## MATERIAL FOR THIS EXERCISE
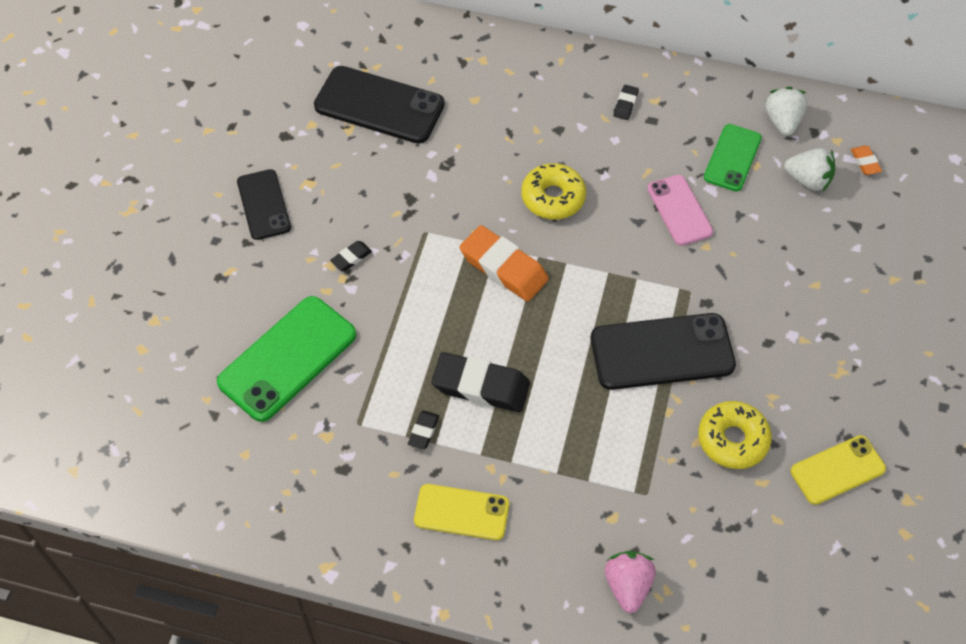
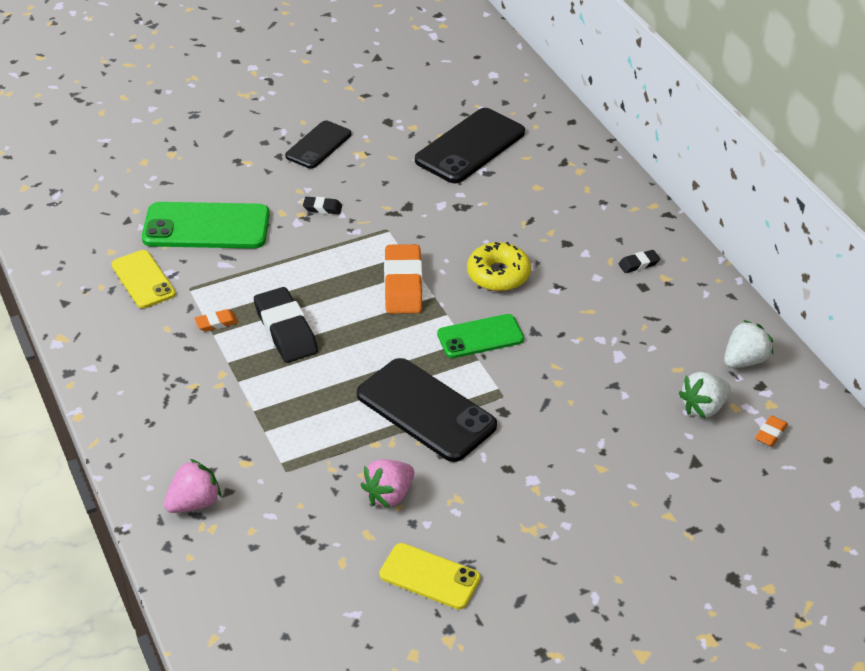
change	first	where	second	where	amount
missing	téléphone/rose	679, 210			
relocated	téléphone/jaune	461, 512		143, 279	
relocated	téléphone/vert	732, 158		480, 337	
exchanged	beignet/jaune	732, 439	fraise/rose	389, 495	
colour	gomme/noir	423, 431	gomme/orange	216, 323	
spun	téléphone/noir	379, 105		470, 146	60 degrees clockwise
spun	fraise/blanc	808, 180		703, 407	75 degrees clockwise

## ABOUT THIS TASK
I need every line of the material that includes "relocated", so please copy them out.

## ANSWER SPACE
relocated	téléphone/jaune	461, 512		143, 279	
relocated	téléphone/vert	732, 158		480, 337	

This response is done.